== AIM OF THE TASK ==
Word for word, the data below must be repeated in full; no picture is to be included.

== DATASET EXTRACT ==
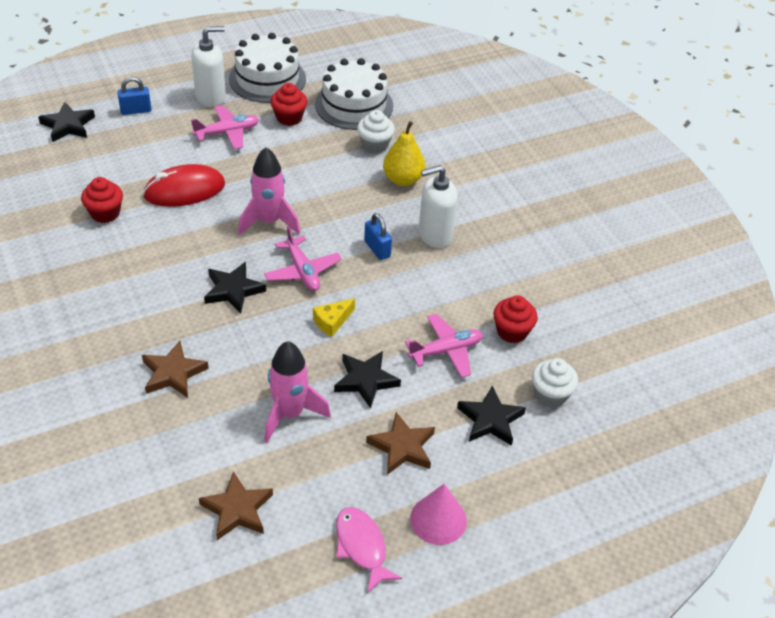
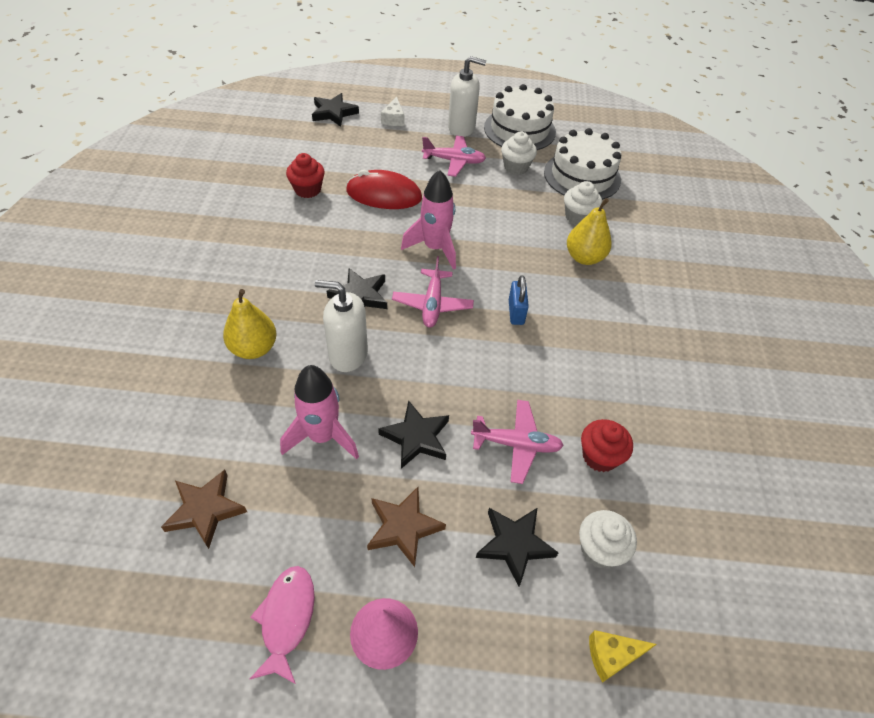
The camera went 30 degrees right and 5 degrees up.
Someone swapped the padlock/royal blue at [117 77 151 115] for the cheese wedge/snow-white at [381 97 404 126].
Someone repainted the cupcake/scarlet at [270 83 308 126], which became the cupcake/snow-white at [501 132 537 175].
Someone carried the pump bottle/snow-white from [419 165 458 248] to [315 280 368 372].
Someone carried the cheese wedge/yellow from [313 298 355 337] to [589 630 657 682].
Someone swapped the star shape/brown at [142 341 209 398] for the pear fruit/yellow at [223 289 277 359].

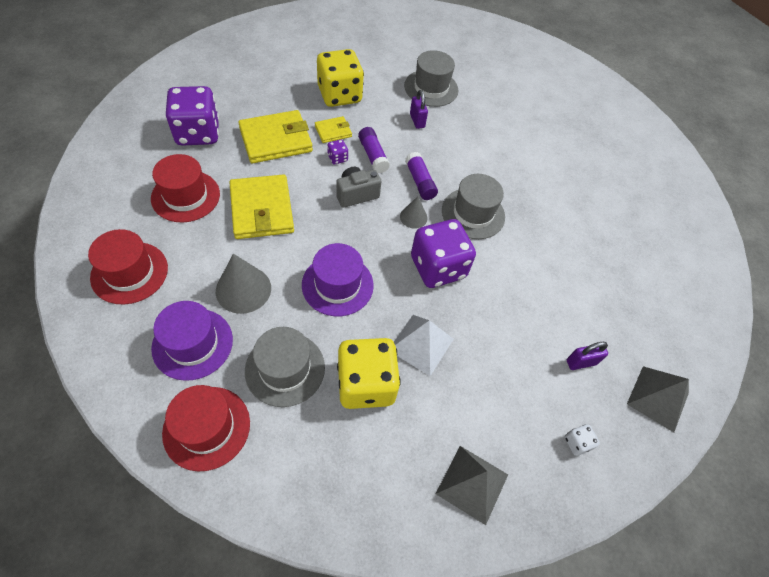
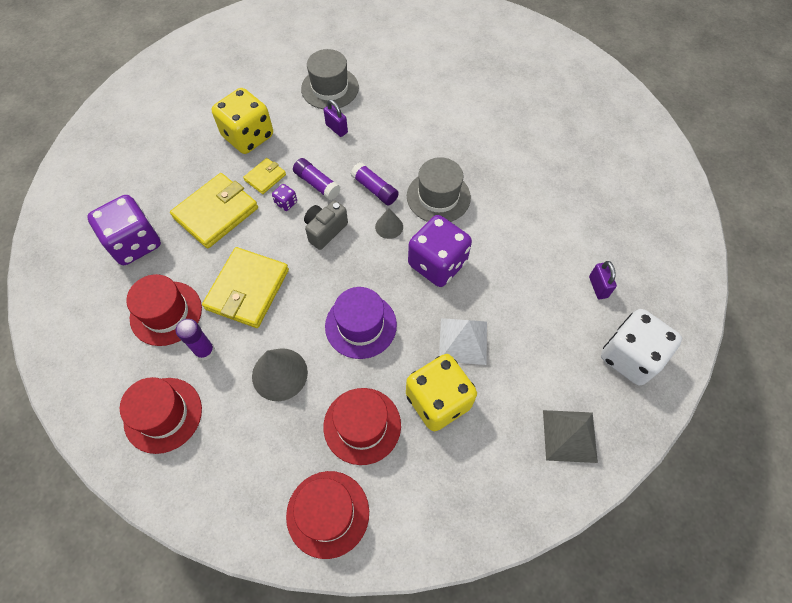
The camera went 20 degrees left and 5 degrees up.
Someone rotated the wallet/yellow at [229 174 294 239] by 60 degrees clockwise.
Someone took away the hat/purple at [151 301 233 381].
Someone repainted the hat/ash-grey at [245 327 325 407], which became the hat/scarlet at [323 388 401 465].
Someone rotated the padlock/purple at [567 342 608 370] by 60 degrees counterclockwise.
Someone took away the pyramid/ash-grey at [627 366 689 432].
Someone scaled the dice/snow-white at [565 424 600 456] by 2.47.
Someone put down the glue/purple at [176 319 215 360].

== SOLUTION TO THIS EXERCISE ==
The camera went 30 degrees right and 5 degrees up.
Someone swapped the padlock/royal blue at [117 77 151 115] for the cheese wedge/snow-white at [381 97 404 126].
Someone repainted the cupcake/scarlet at [270 83 308 126], which became the cupcake/snow-white at [501 132 537 175].
Someone carried the pump bottle/snow-white from [419 165 458 248] to [315 280 368 372].
Someone carried the cheese wedge/yellow from [313 298 355 337] to [589 630 657 682].
Someone swapped the star shape/brown at [142 341 209 398] for the pear fruit/yellow at [223 289 277 359].

The camera went 20 degrees left and 5 degrees up.
Someone rotated the wallet/yellow at [229 174 294 239] by 60 degrees clockwise.
Someone took away the hat/purple at [151 301 233 381].
Someone repainted the hat/ash-grey at [245 327 325 407], which became the hat/scarlet at [323 388 401 465].
Someone rotated the padlock/purple at [567 342 608 370] by 60 degrees counterclockwise.
Someone took away the pyramid/ash-grey at [627 366 689 432].
Someone scaled the dice/snow-white at [565 424 600 456] by 2.47.
Someone put down the glue/purple at [176 319 215 360].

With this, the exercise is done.